Work task:
Your output should be the complete listing, word for word, with no pictures in it.

Provided material:
<<<<

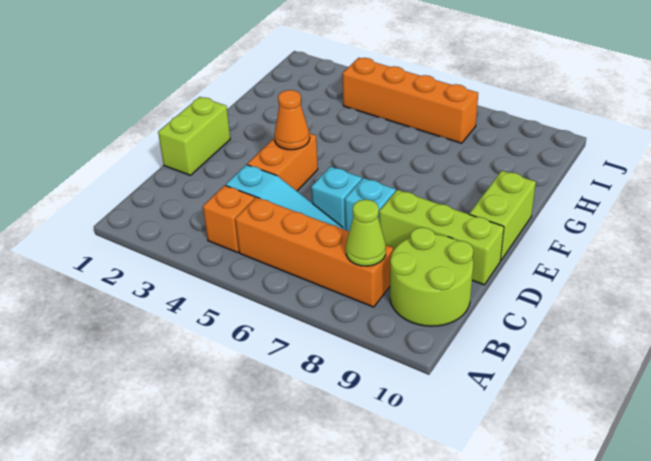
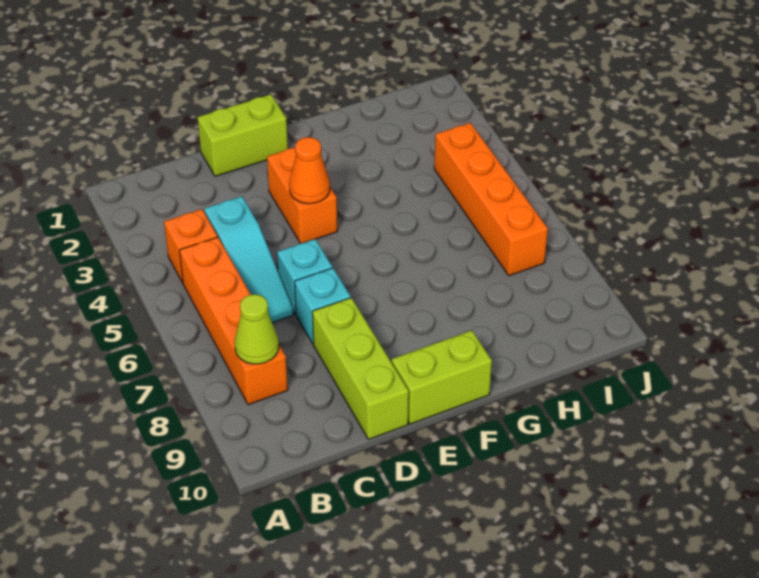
lime round brick B9:C10 level 1 -> none
orange brick D4:E4 level 1 -> orange brick E3:E4 level 1

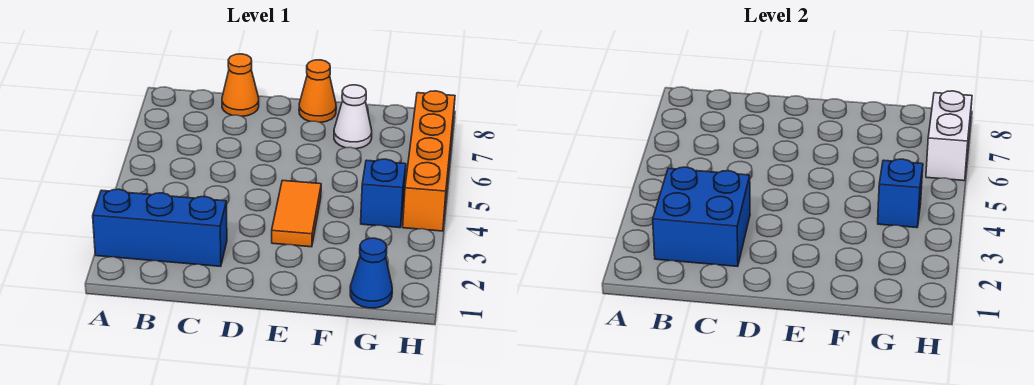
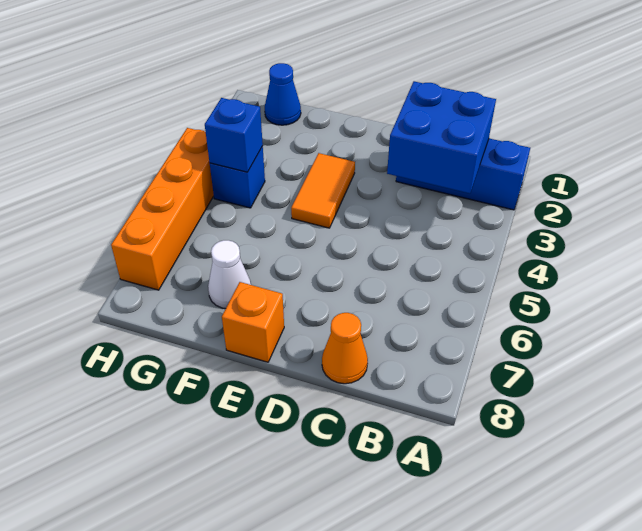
orange cone E8 level 1 -> orange brick E8 level 1
white brick H6:H7 level 2 -> none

>>>>

Answer box:
lime round brick B9:C10 level 1 -> none
orange brick D4:E4 level 1 -> orange brick E3:E4 level 1

orange cone E8 level 1 -> orange brick E8 level 1
white brick H6:H7 level 2 -> none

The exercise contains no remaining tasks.